**MATERIAL SHOWN:**

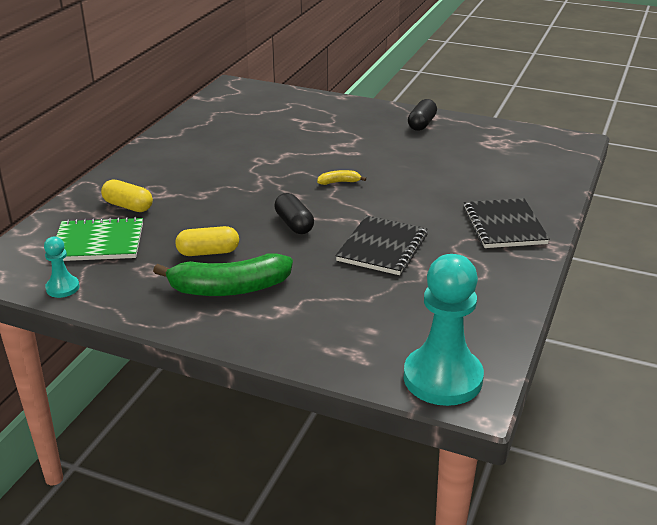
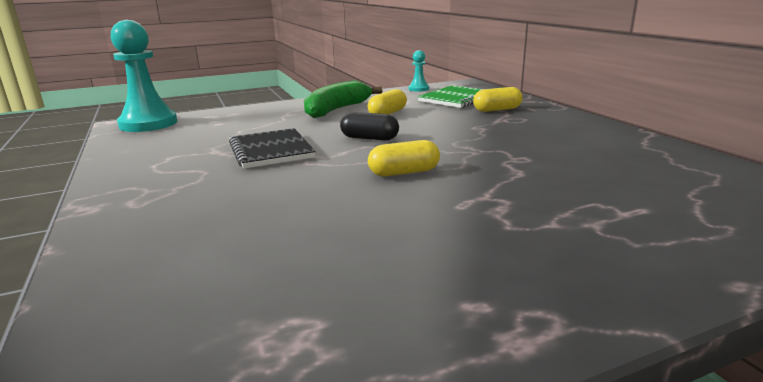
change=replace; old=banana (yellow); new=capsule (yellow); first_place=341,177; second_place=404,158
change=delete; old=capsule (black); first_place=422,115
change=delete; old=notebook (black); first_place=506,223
--
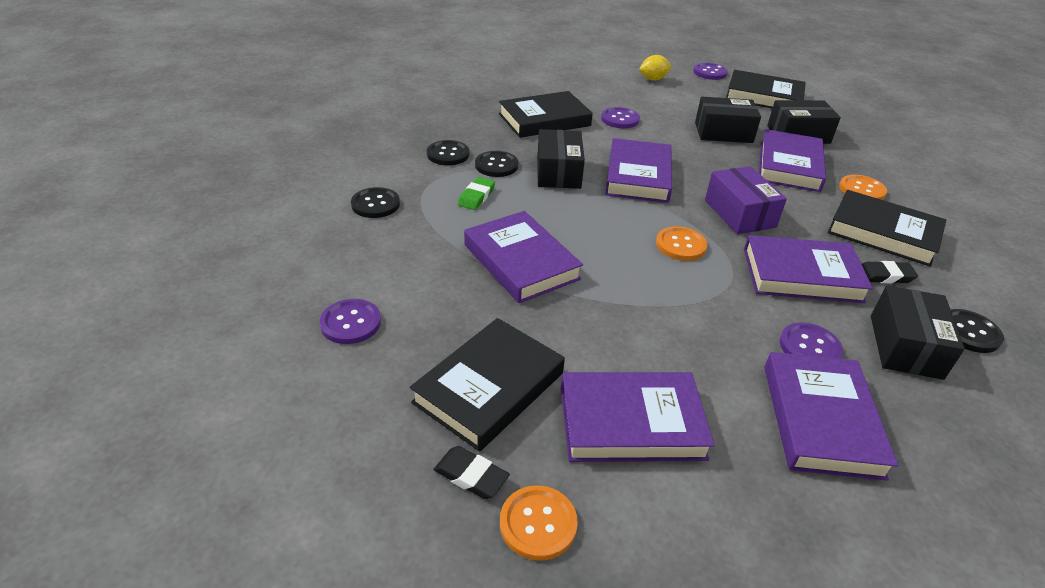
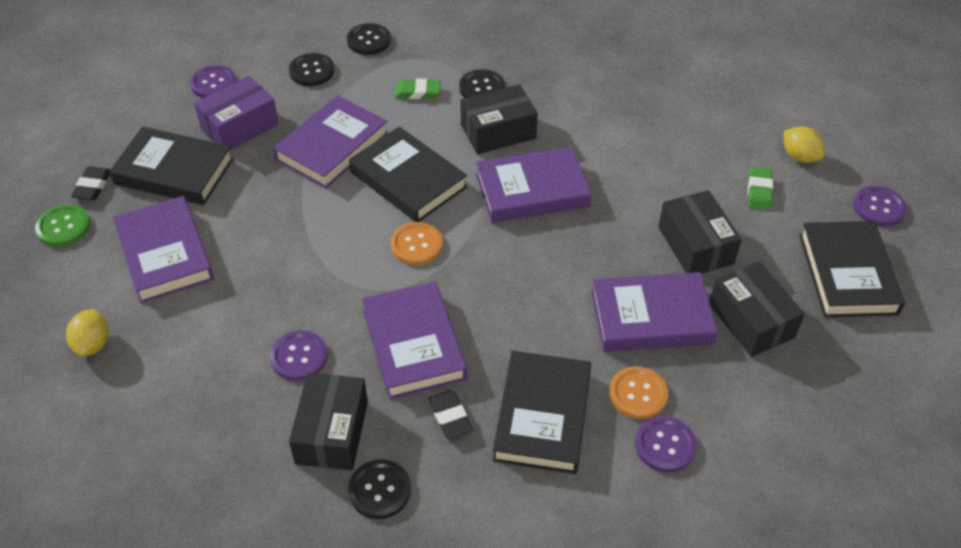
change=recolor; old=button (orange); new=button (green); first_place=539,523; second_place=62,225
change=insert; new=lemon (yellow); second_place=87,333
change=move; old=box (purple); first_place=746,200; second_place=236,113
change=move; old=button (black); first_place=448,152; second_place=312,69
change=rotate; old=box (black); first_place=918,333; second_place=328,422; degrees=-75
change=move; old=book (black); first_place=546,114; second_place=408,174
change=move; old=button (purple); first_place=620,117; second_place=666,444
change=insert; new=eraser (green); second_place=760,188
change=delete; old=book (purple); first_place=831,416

**AIM OF THE TASK:**
Retype exactly the lines above, from the one with "change=move; old=button (black);" through the one with "change=delete; old=book (purple);", inclusive.

**RESPONSE:**
change=move; old=button (black); first_place=448,152; second_place=312,69
change=rotate; old=box (black); first_place=918,333; second_place=328,422; degrees=-75
change=move; old=book (black); first_place=546,114; second_place=408,174
change=move; old=button (purple); first_place=620,117; second_place=666,444
change=insert; new=eraser (green); second_place=760,188
change=delete; old=book (purple); first_place=831,416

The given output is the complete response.